[PROBLEM STATEMENT]
Put the listing below into a JSON list of strings, one string per line, leaving out the pictures and any blank lines.

───── AVAILABLE DATA

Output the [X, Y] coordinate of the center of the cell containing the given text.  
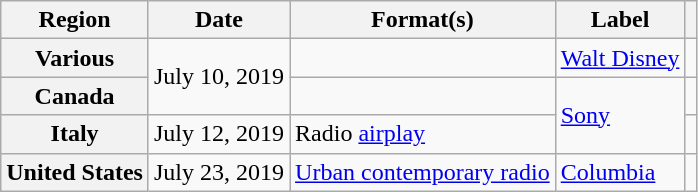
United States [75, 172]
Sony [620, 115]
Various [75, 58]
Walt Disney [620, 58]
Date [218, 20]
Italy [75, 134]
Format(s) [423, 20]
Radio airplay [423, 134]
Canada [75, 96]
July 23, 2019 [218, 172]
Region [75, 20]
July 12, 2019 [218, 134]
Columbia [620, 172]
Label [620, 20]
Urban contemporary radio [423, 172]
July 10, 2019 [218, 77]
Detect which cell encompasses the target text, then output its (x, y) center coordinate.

──────────

[TASK OUTPUT]
[
  "Output the [X, Y] coordinate of the center of the cell containing the given text.  ",
  "United States [75, 172]",
  "Sony [620, 115]",
  "Various [75, 58]",
  "Walt Disney [620, 58]",
  "Date [218, 20]",
  "Italy [75, 134]",
  "Format(s) [423, 20]",
  "Radio airplay [423, 134]",
  "Canada [75, 96]",
  "July 23, 2019 [218, 172]",
  "Region [75, 20]",
  "July 12, 2019 [218, 134]",
  "Columbia [620, 172]",
  "Label [620, 20]",
  "Urban contemporary radio [423, 172]",
  "July 10, 2019 [218, 77]",
  "Detect which cell encompasses the target text, then output its (x, y) center coordinate."
]